----- Input material -----
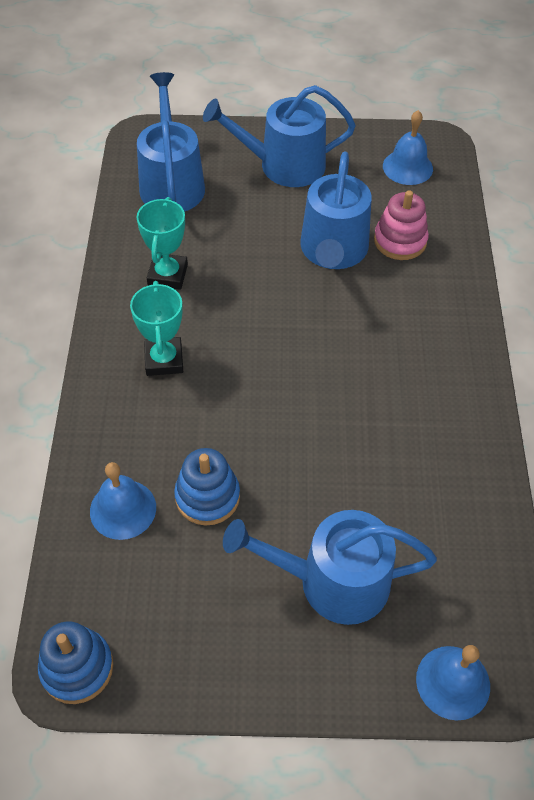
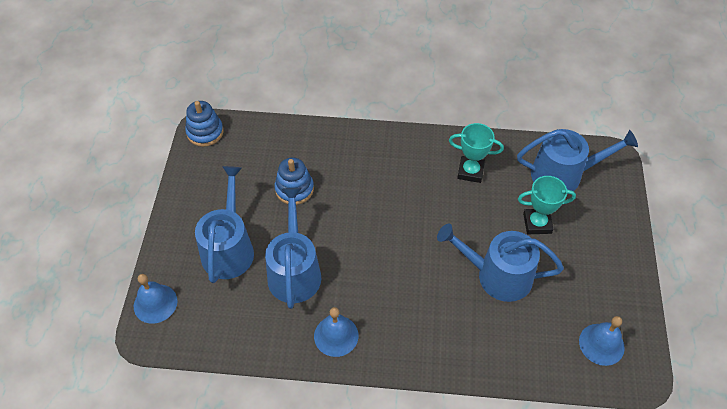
camera: 95 degrees right, 0 degrees up
(123, 509) = (292, 149): blue bell -> blue bell (336, 335)
(164, 360) = (397, 169): turquoise trophy -> turquoise trophy (537, 223)
(284, 165) = (592, 249): blue watering can -> blue watering can (294, 271)
(400, 241) = (511, 325): pink stacking toy -> none

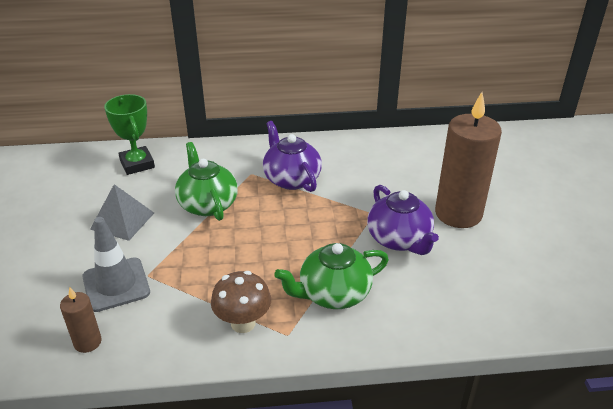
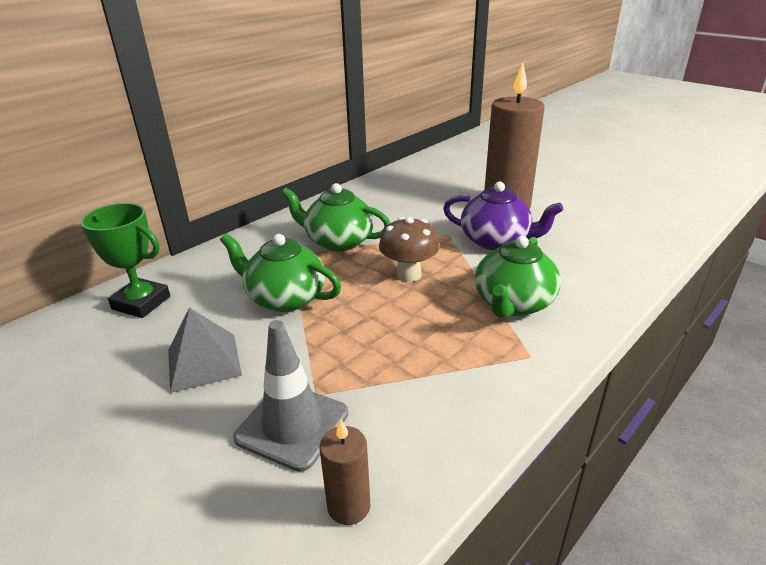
camera: 40 degrees left, 5 degrees down
(243, 323) = (480, 372): brown mushroom -> brown mushroom (409, 275)
(291, 179) = (338, 241): purple teapot -> green teapot

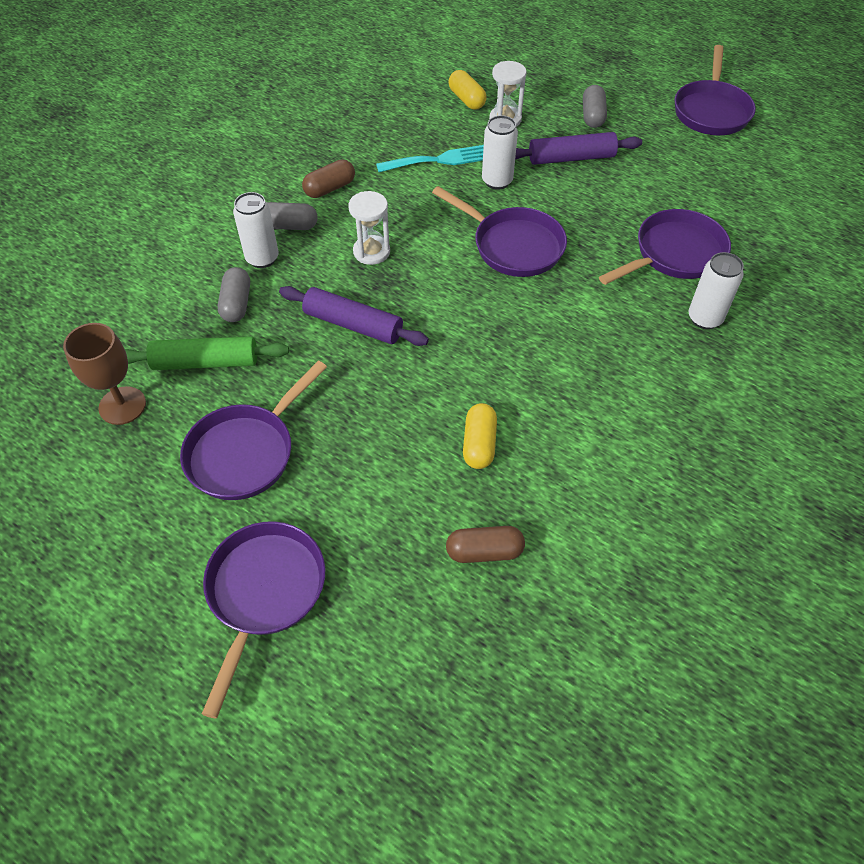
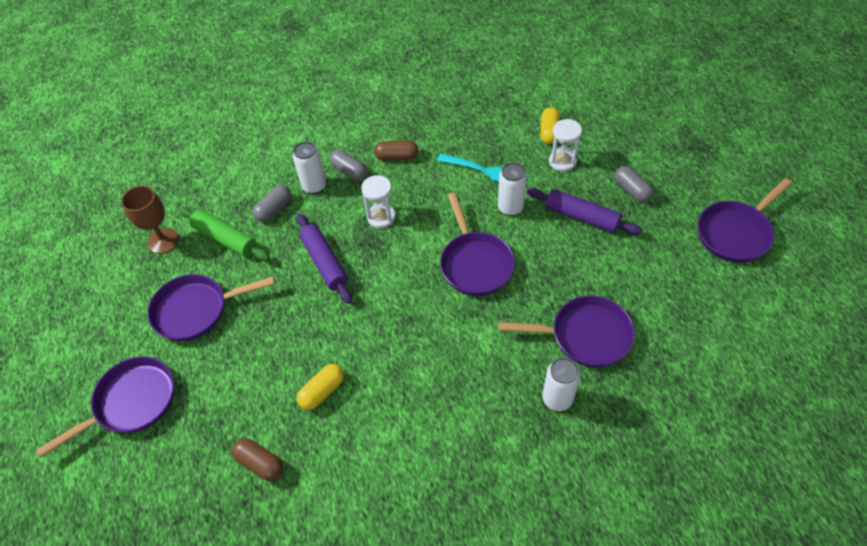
camera: 40 degrees right, 0 degrees up
(592, 116) = (632, 190): grey capsule -> grey capsule turned 75 degrees counterclockwise

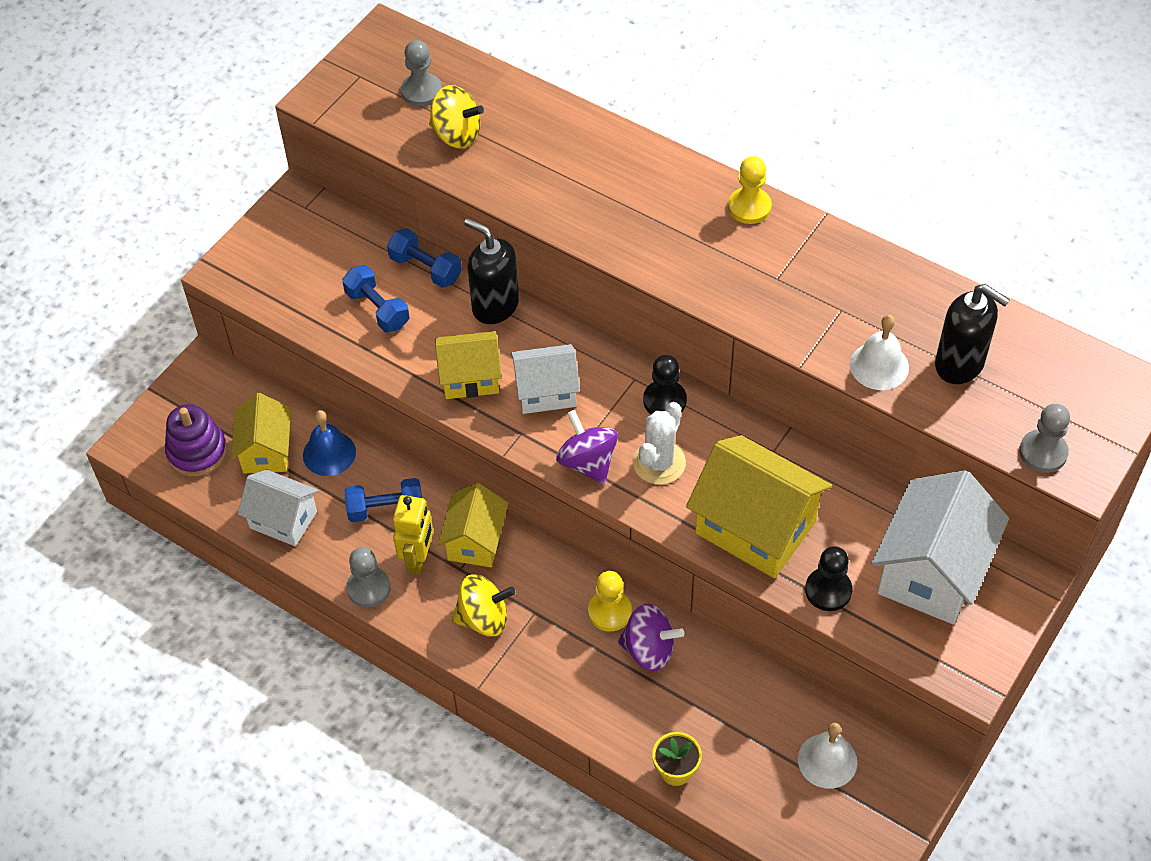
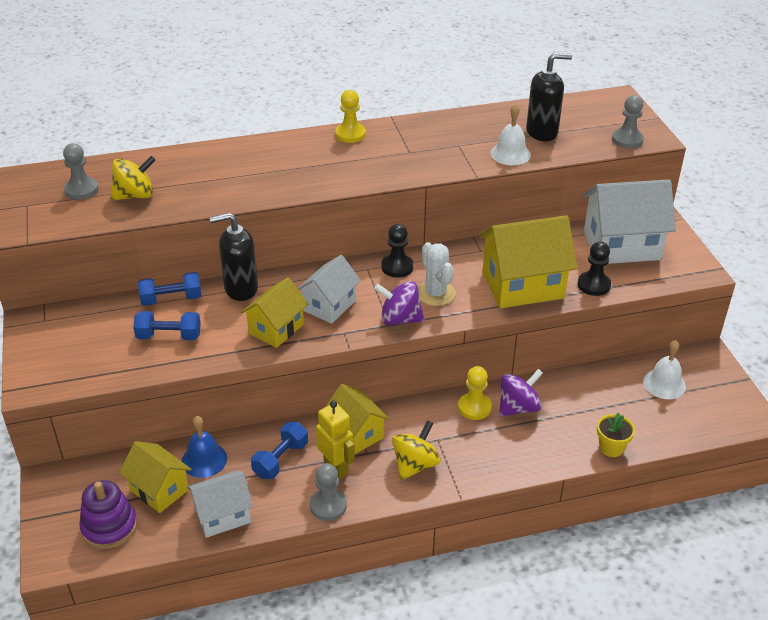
camera: 50 degrees left, 15 degrees down
(932, 571) = (621, 245): white house -> white house turned 75 degrees counterclockwise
-----
Leaving out any images, restate every record word for word.

_Result of the task_
camera: 95 degrees right, 0 degrees up
(123, 509) = (292, 149): blue bell -> blue bell (336, 335)
(164, 360) = (397, 169): turquoise trophy -> turquoise trophy (537, 223)
(284, 165) = (592, 249): blue watering can -> blue watering can (294, 271)
(400, 241) = (511, 325): pink stacking toy -> none

camera: 40 degrees left, 5 degrees down
(243, 323) = (480, 372): brown mushroom -> brown mushroom (409, 275)
(291, 179) = (338, 241): purple teapot -> green teapot

camera: 40 degrees right, 0 degrees up
(592, 116) = (632, 190): grey capsule -> grey capsule turned 75 degrees counterclockwise

camera: 50 degrees left, 15 degrees down
(932, 571) = (621, 245): white house -> white house turned 75 degrees counterclockwise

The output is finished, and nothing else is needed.